◆ Material supplied:
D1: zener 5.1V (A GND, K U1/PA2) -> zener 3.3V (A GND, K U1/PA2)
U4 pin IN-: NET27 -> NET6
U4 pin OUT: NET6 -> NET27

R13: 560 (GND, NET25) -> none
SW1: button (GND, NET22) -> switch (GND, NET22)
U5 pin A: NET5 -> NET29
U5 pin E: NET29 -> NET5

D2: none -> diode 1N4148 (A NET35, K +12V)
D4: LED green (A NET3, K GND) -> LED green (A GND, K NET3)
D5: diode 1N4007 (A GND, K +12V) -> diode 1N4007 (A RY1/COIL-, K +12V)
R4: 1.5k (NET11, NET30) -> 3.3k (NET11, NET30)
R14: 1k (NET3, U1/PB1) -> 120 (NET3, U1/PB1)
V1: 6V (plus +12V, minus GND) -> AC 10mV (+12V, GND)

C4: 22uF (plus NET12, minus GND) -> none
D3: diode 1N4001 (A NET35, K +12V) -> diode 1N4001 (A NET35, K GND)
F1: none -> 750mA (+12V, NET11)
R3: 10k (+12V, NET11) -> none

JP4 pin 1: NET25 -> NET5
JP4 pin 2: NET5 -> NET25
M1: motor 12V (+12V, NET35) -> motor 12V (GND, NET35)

==

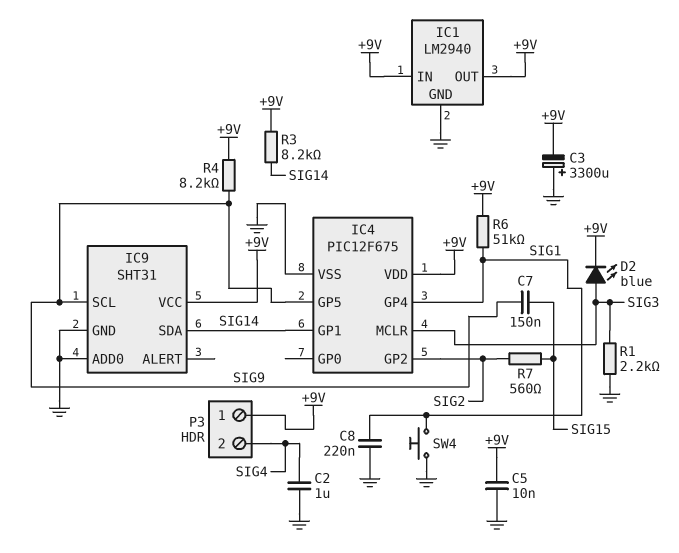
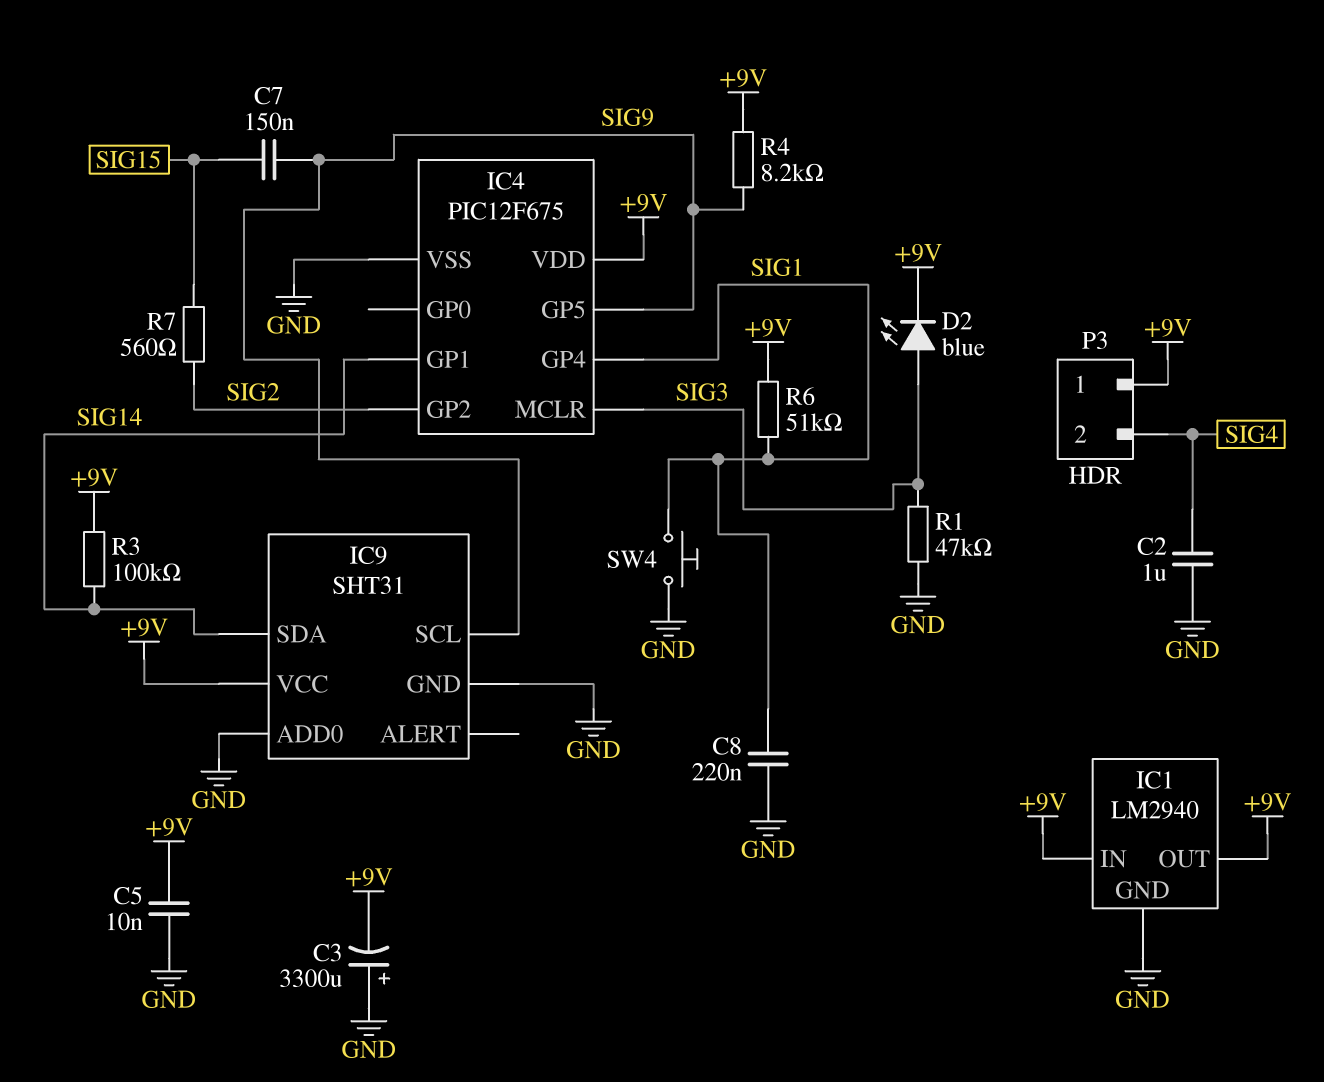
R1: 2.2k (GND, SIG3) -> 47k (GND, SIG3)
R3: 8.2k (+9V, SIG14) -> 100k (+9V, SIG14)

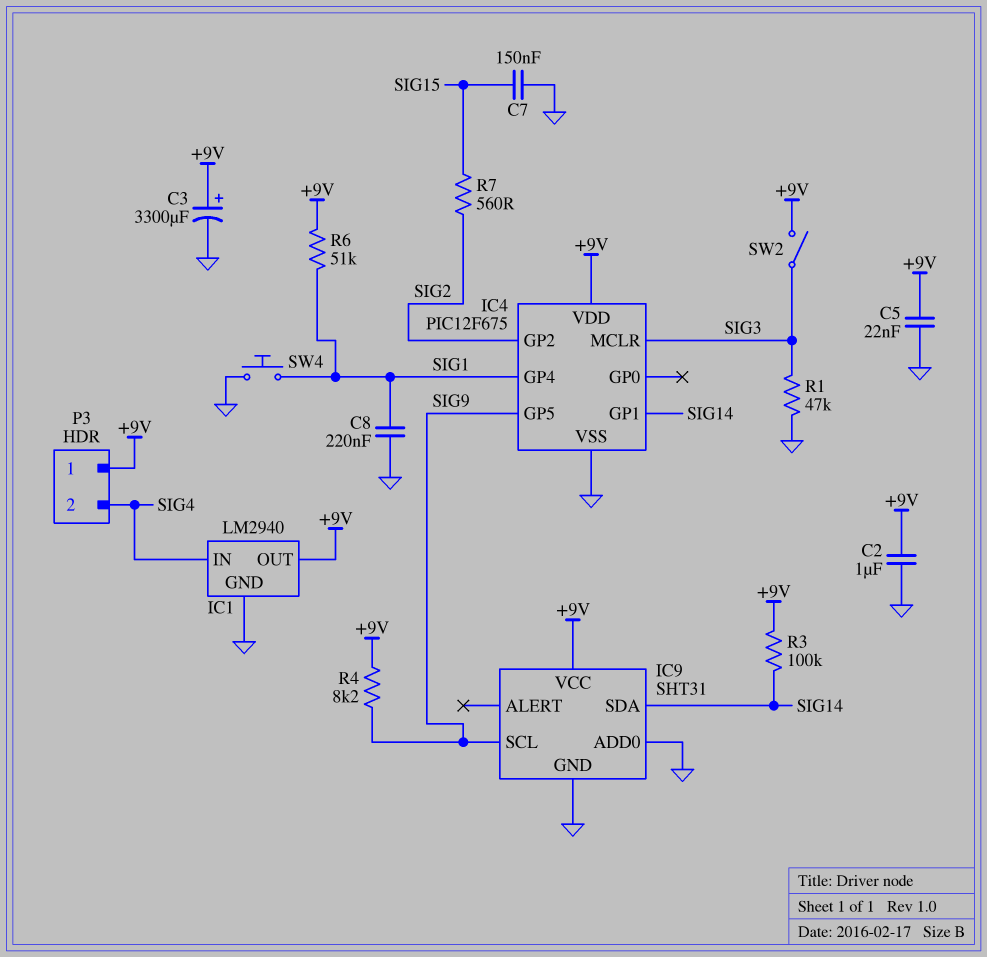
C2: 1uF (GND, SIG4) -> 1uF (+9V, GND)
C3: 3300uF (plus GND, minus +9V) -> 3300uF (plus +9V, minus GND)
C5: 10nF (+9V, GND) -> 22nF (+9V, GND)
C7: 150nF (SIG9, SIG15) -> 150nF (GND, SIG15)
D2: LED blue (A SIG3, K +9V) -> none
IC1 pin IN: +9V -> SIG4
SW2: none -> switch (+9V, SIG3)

◆ The task: Could you repeat exactly the lines above from the line with "C4: 22uF (plus NET12, minus GND) -> none" up to and including the line with "M1: motor 12V", and only those?

◆ Task answer:
C4: 22uF (plus NET12, minus GND) -> none
D3: diode 1N4001 (A NET35, K +12V) -> diode 1N4001 (A NET35, K GND)
F1: none -> 750mA (+12V, NET11)
R3: 10k (+12V, NET11) -> none

JP4 pin 1: NET25 -> NET5
JP4 pin 2: NET5 -> NET25
M1: motor 12V (+12V, NET35) -> motor 12V (GND, NET35)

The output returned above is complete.